### Exercise
Transcribe the entries that follow exactly as they appear, minus pictures.
Start of Provided data
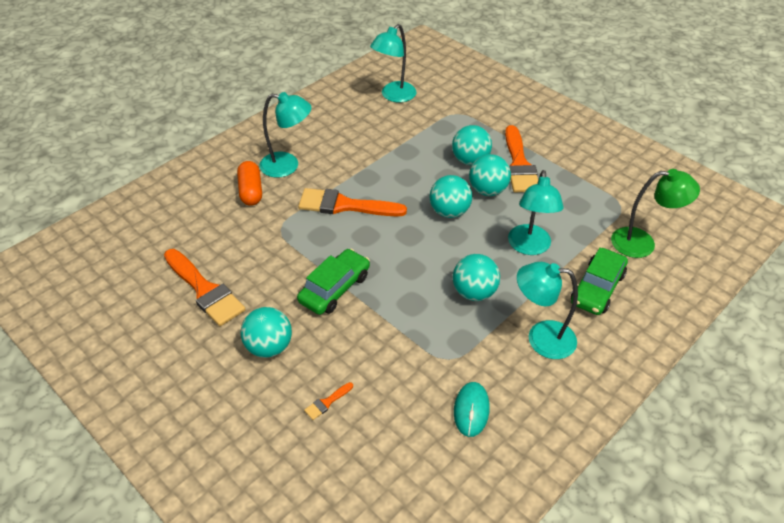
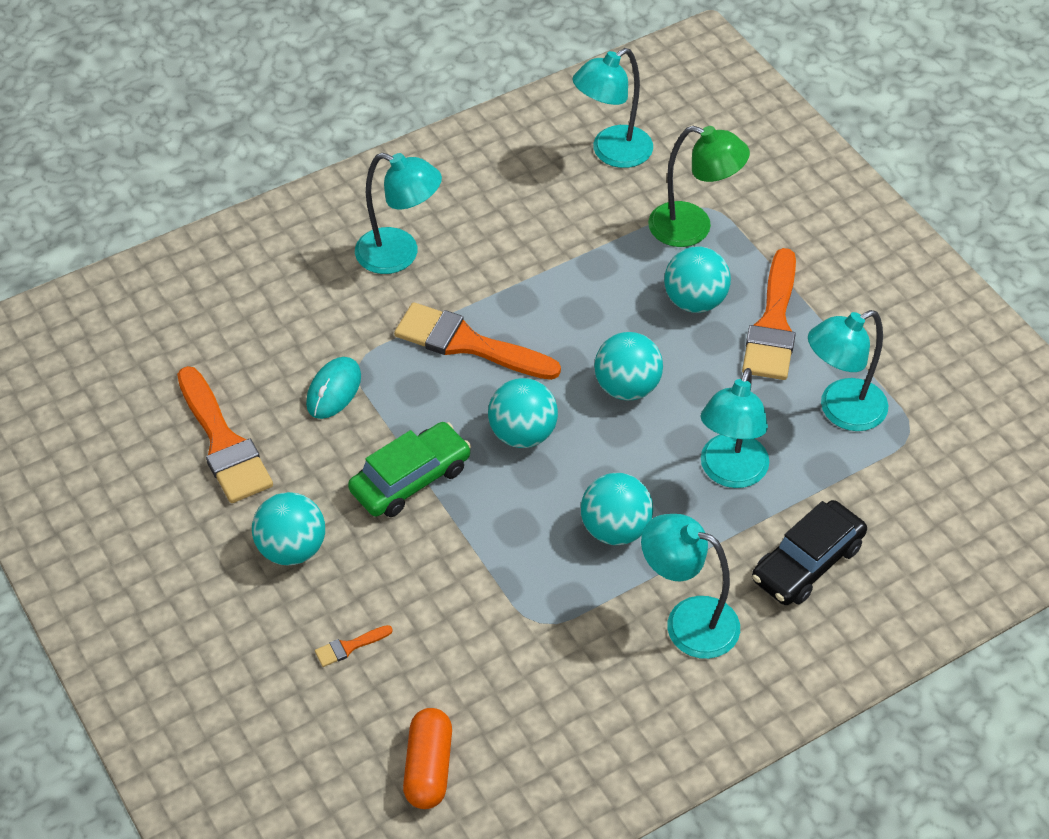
camera: 15 degrees right, 5 degrees up
orange capsule [237,161,262,206] -> orange capsule moved to [403,708,452,809]
turquoise mouse [454,382,489,437] -> turquoise mouse moved to [306,357,361,419]
turquoise ball [469,154,511,196] -> turquoise ball moved to [488,378,558,448]
green car [571,248,628,315] -> black car [752,500,867,605]
green lamp [611,169,700,258] -> green lamp moved to [648,126,750,247]
none -> turquoise lamp [808,310,888,431]

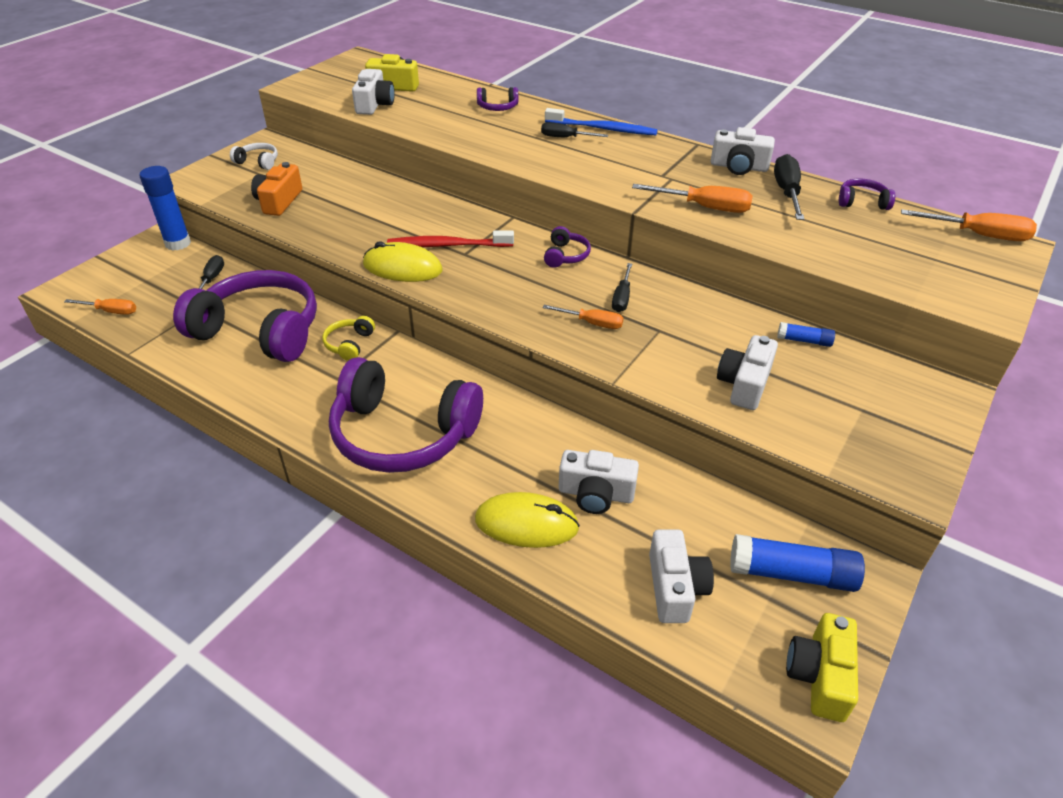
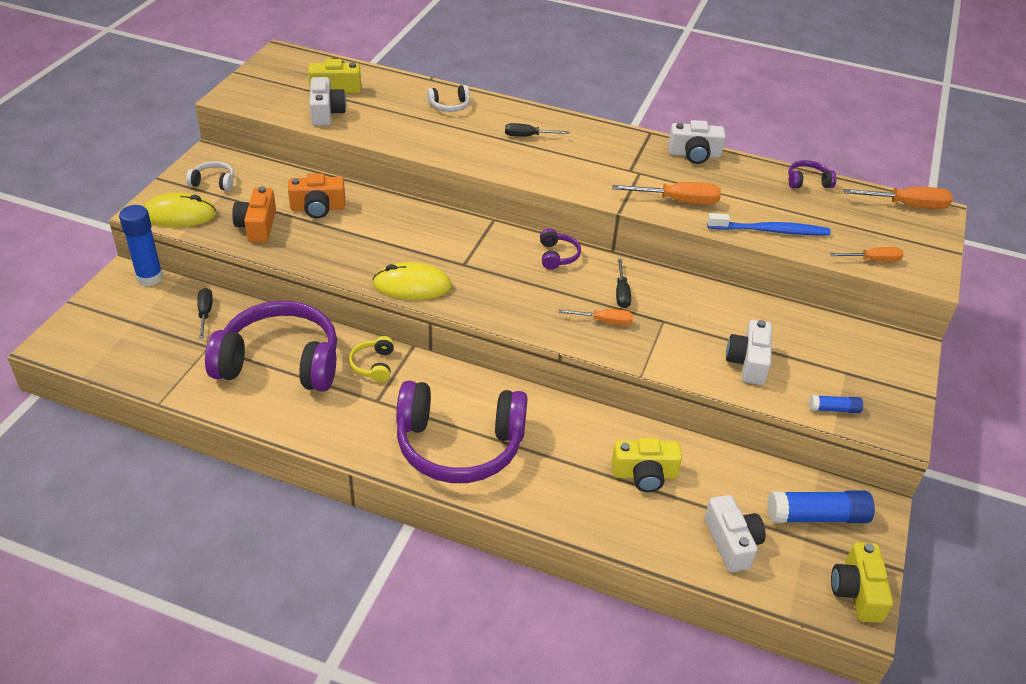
camera: 15 degrees left, 0 degrees up
orange screwdriver [64,299,136,315] -> orange screwdriver moved to [830,247,903,262]
red toothbrush [387,230,514,247] -> none
yellow mouse [475,492,580,548] -> yellow mouse moved to [143,192,217,227]
purple headphones [477,87,518,111] -> white headphones [427,85,470,112]
blue toothbrush [545,108,658,135] -> blue toothbrush moved to [707,213,831,235]
white camera [559,450,639,514] -> yellow camera [611,438,682,492]
black screwdriver [774,154,804,220] -> none
blue glue stick [777,322,835,347] -> blue glue stick moved to [809,395,863,413]
none -> orange camera [288,174,345,218]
End of Provided data
### Answer for the task
camera: 15 degrees right, 5 degrees up
orange capsule [237,161,262,206] -> orange capsule moved to [403,708,452,809]
turquoise mouse [454,382,489,437] -> turquoise mouse moved to [306,357,361,419]
turquoise ball [469,154,511,196] -> turquoise ball moved to [488,378,558,448]
green car [571,248,628,315] -> black car [752,500,867,605]
green lamp [611,169,700,258] -> green lamp moved to [648,126,750,247]
none -> turquoise lamp [808,310,888,431]

camera: 15 degrees left, 0 degrees up
orange screwdriver [64,299,136,315] -> orange screwdriver moved to [830,247,903,262]
red toothbrush [387,230,514,247] -> none
yellow mouse [475,492,580,548] -> yellow mouse moved to [143,192,217,227]
purple headphones [477,87,518,111] -> white headphones [427,85,470,112]
blue toothbrush [545,108,658,135] -> blue toothbrush moved to [707,213,831,235]
white camera [559,450,639,514] -> yellow camera [611,438,682,492]
black screwdriver [774,154,804,220] -> none
blue glue stick [777,322,835,347] -> blue glue stick moved to [809,395,863,413]
none -> orange camera [288,174,345,218]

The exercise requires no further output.